[Version comparison data]
....
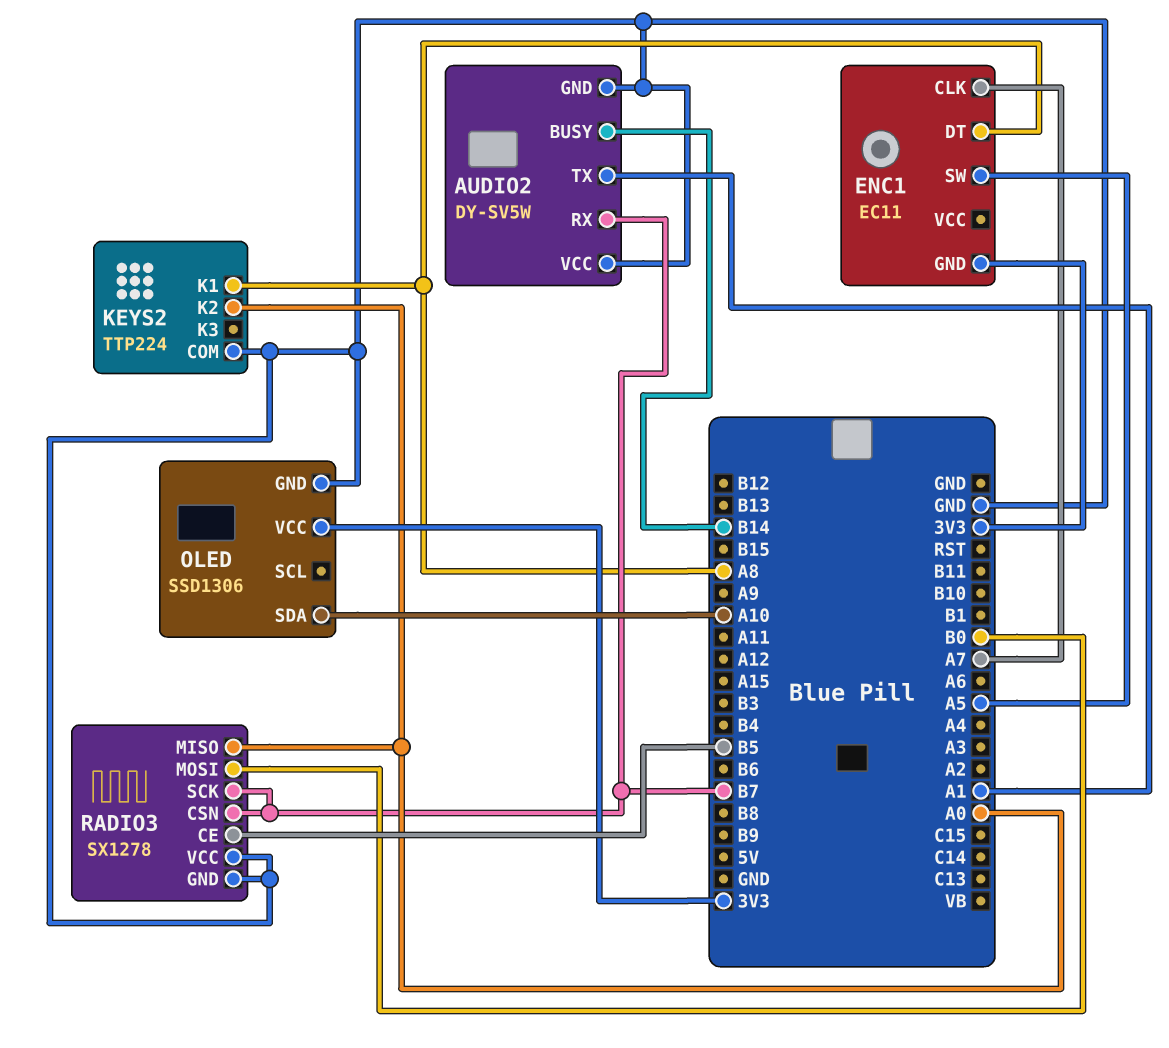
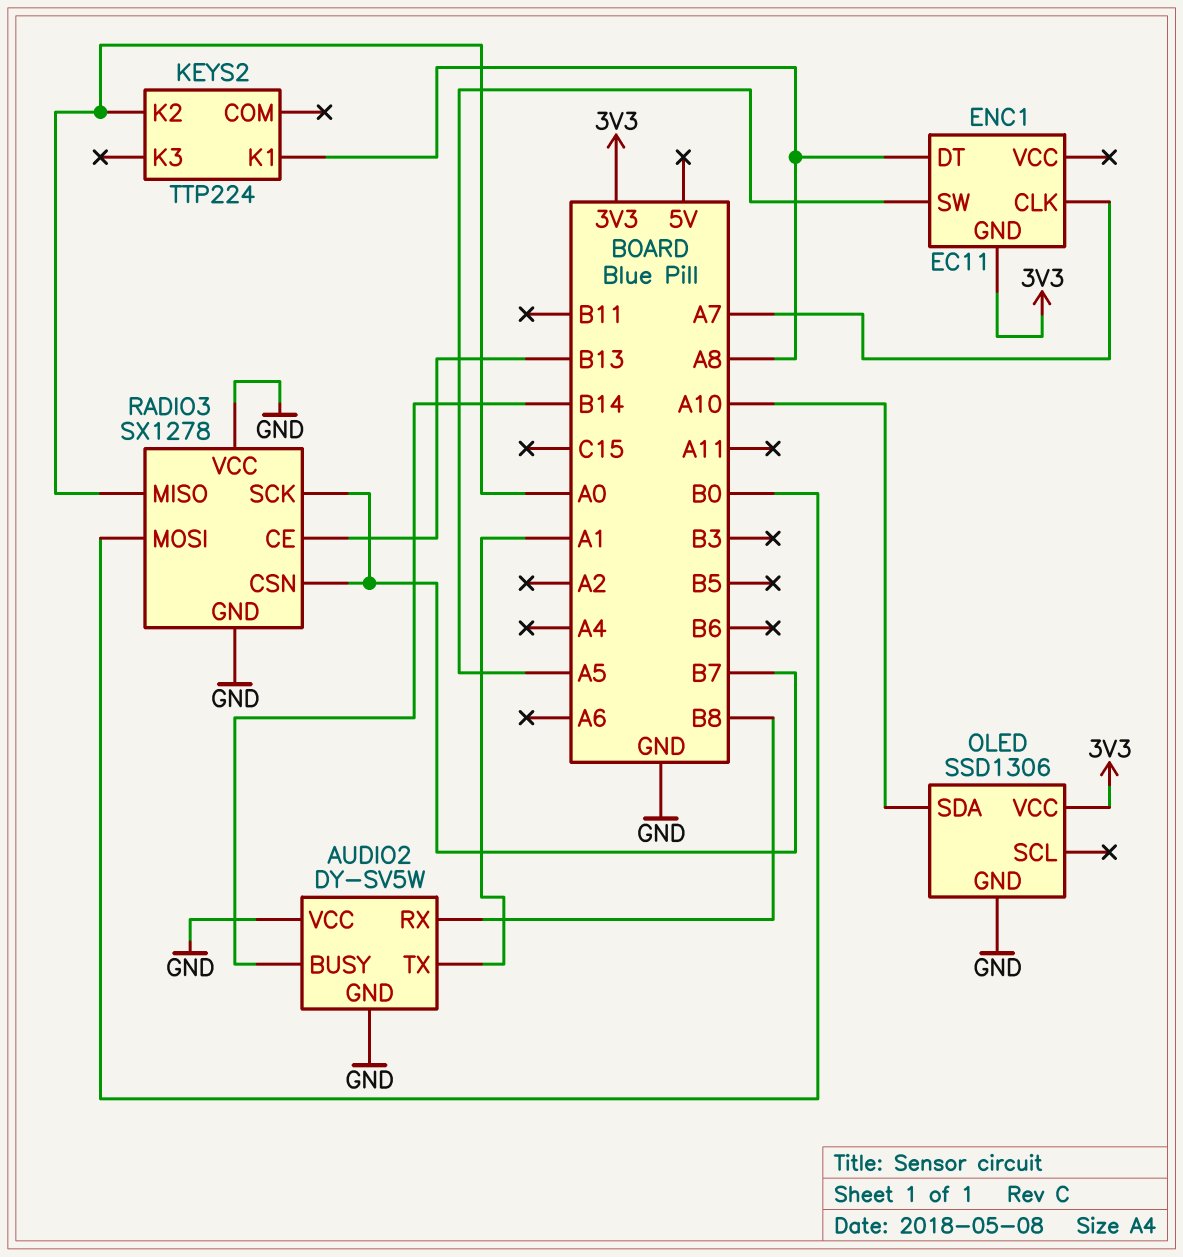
AUDIO2 pin RX: B7 -> B8
KEYS2 pin COM: GND -> none
RADIO3 pin CE: B5 -> B13

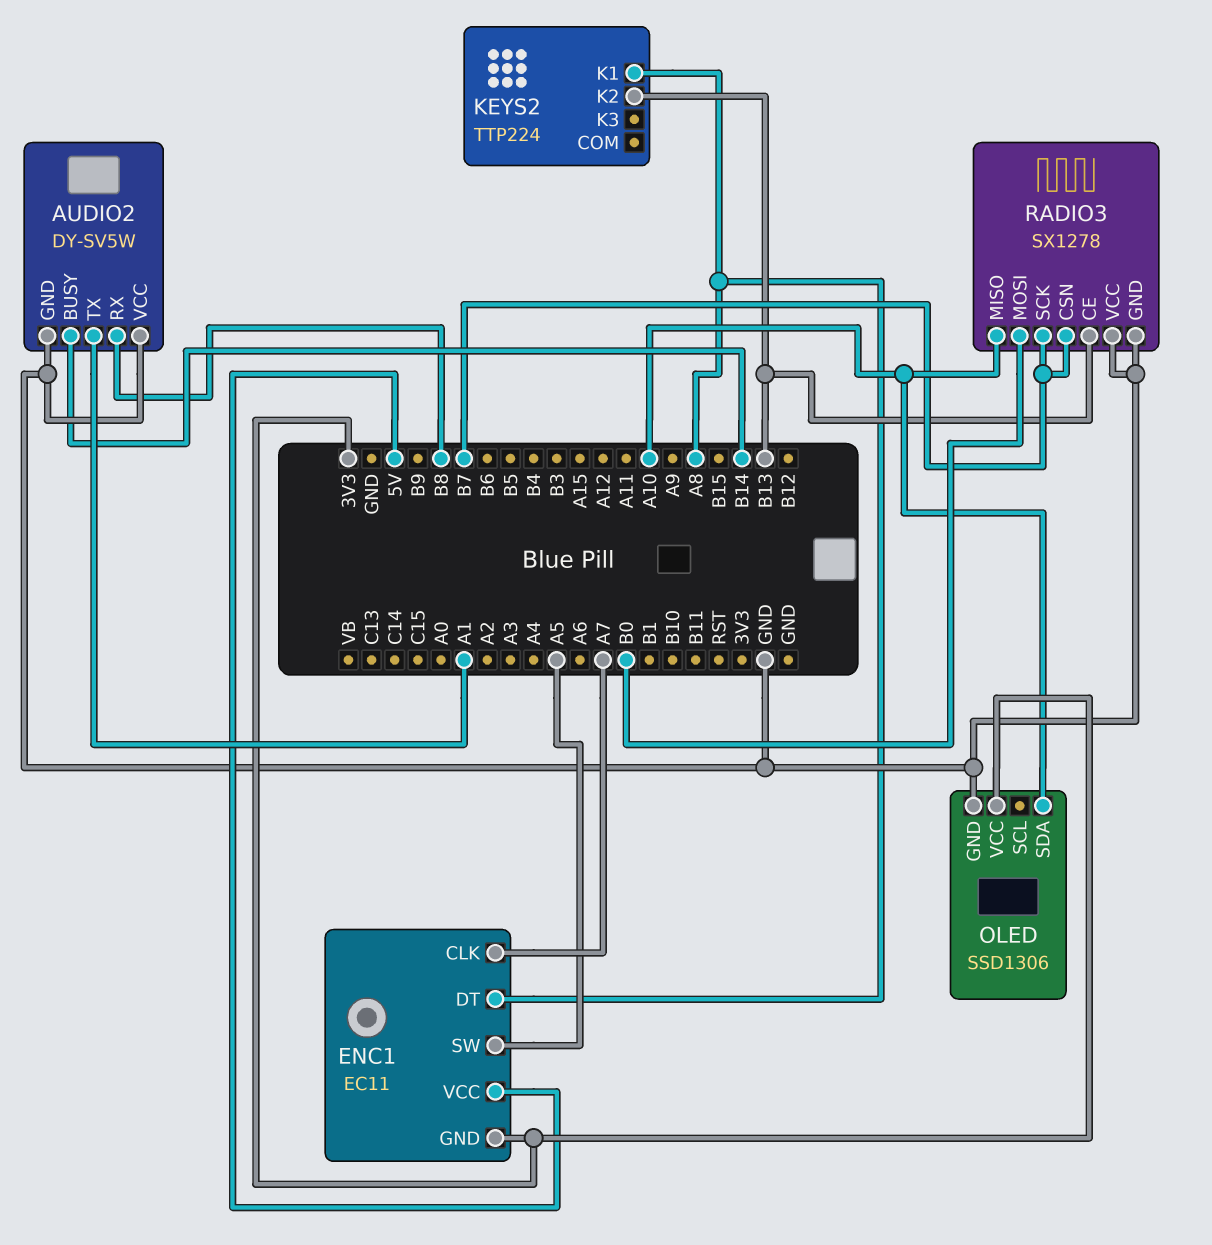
ENC1 pin VCC: none -> 5V
KEYS2 pin K2: A0 -> B13
RADIO3 pin MISO: A0 -> A10

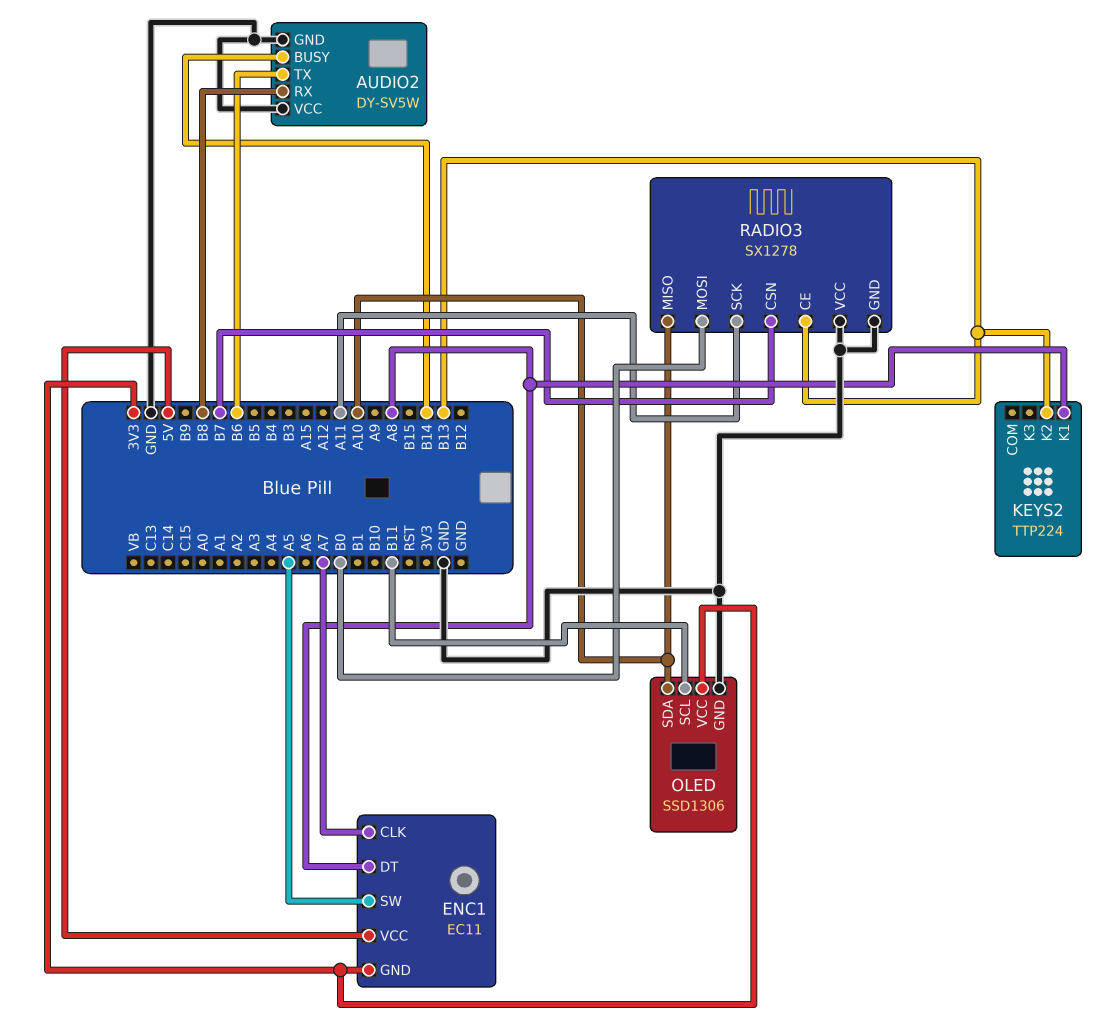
AUDIO2 pin TX: A1 -> B6
OLED pin SCL: none -> B11
RADIO3 pin SCK: B7 -> A11

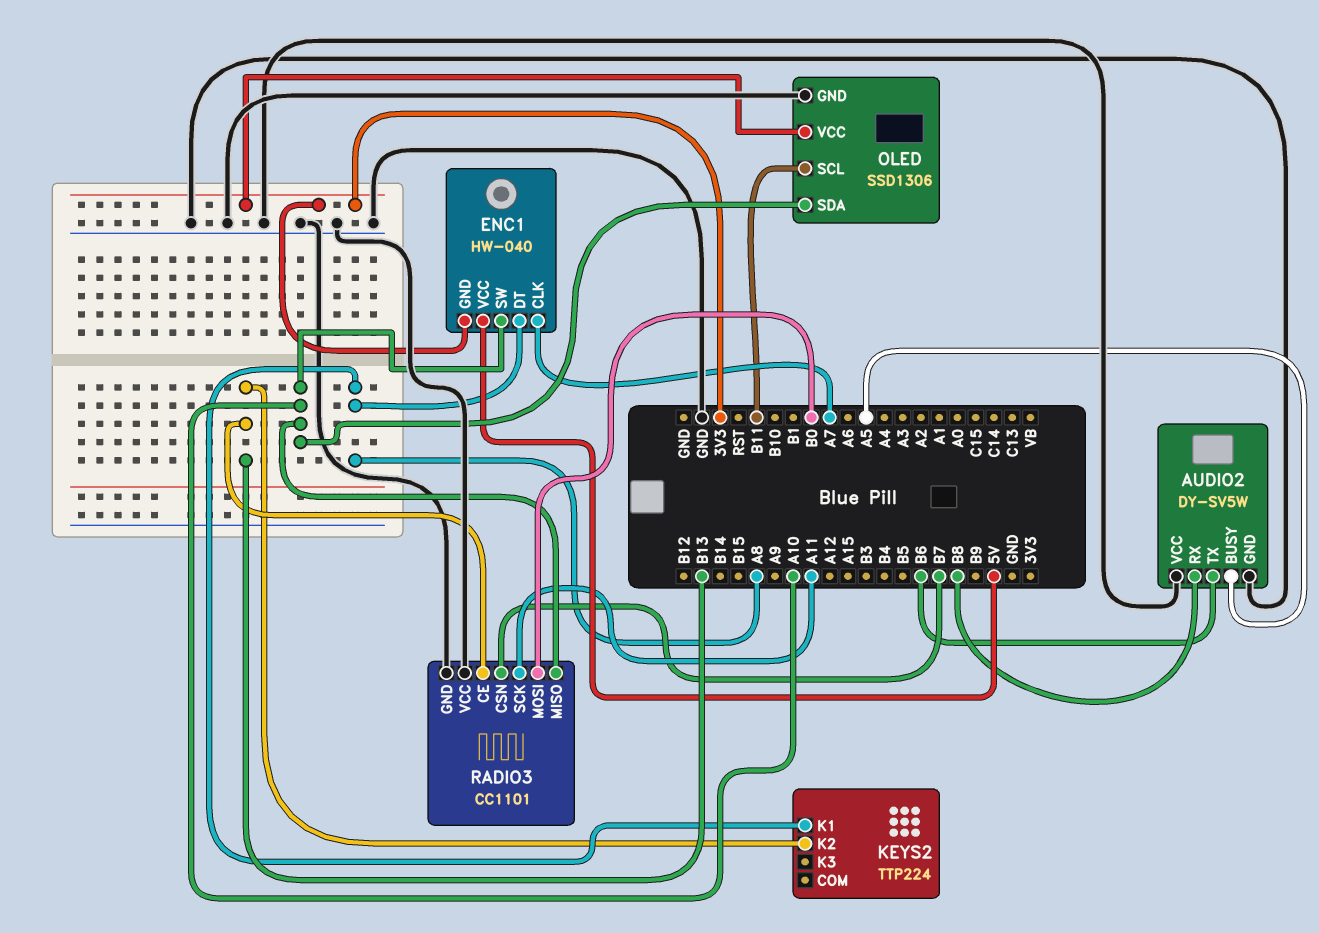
AUDIO2 pin BUSY: B14 -> A5
ENC1: EC11 -> HW-040
ENC1 pin SW: A5 -> A10
RADIO3: SX1278 -> CC1101

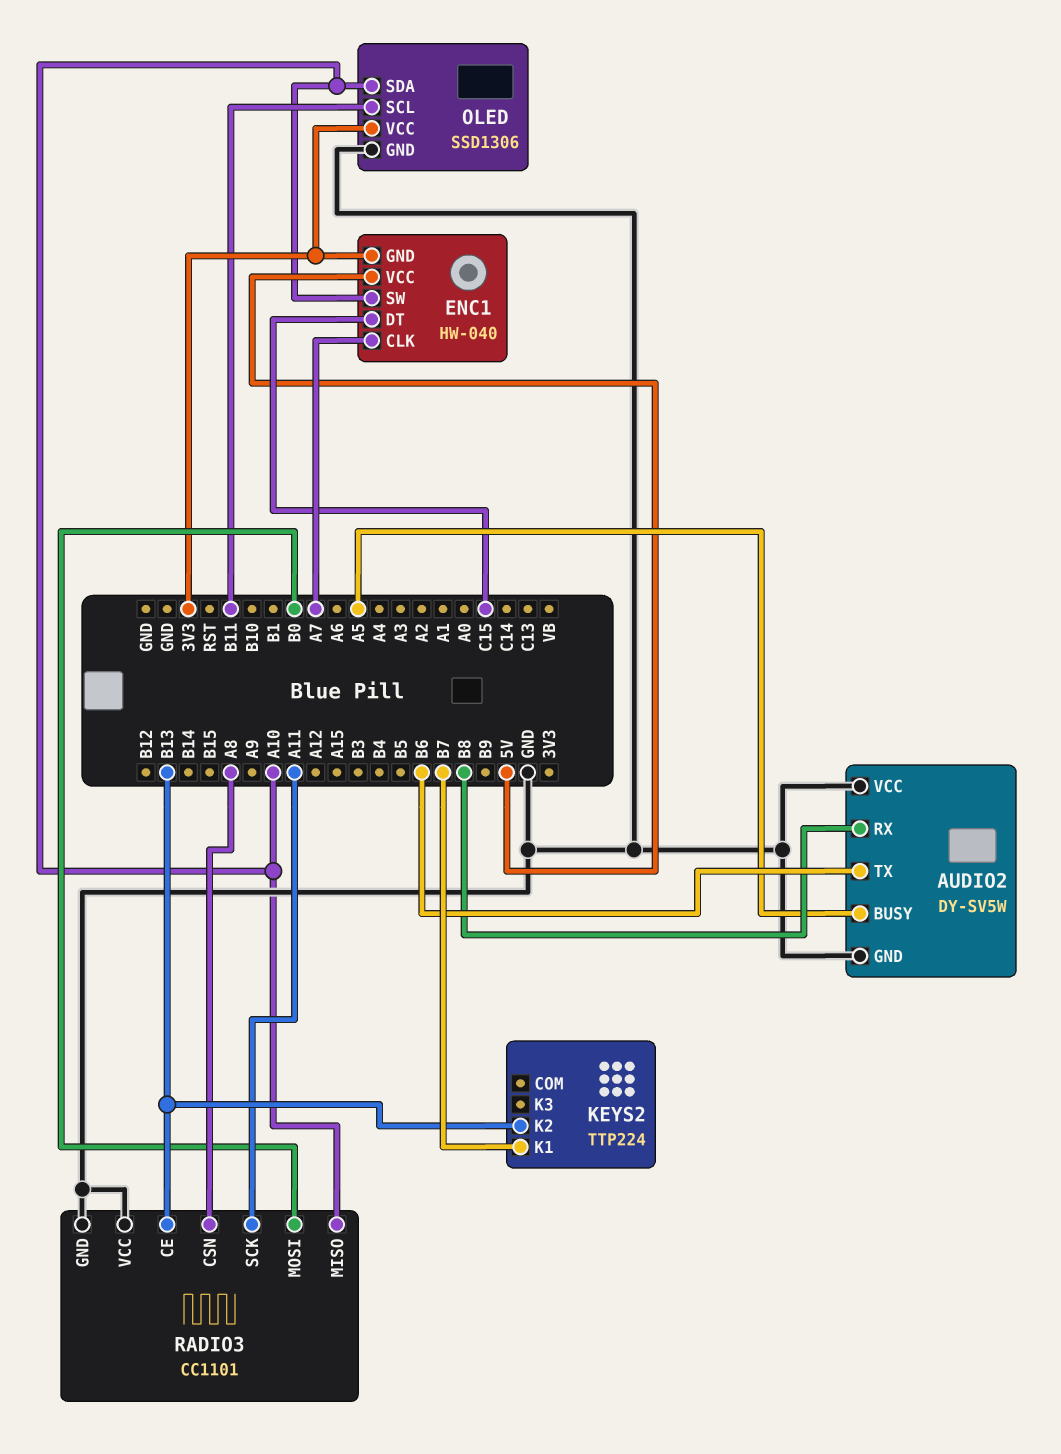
ENC1 pin DT: A8 -> C15
KEYS2 pin K1: A8 -> B7
RADIO3 pin CSN: B7 -> A8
....
What is expected:
Each entry above should be reproduced exactly, with the pictures removed.

Result:
AUDIO2 pin RX: B7 -> B8
KEYS2 pin COM: GND -> none
RADIO3 pin CE: B5 -> B13

ENC1 pin VCC: none -> 5V
KEYS2 pin K2: A0 -> B13
RADIO3 pin MISO: A0 -> A10

AUDIO2 pin TX: A1 -> B6
OLED pin SCL: none -> B11
RADIO3 pin SCK: B7 -> A11

AUDIO2 pin BUSY: B14 -> A5
ENC1: EC11 -> HW-040
ENC1 pin SW: A5 -> A10
RADIO3: SX1278 -> CC1101

ENC1 pin DT: A8 -> C15
KEYS2 pin K1: A8 -> B7
RADIO3 pin CSN: B7 -> A8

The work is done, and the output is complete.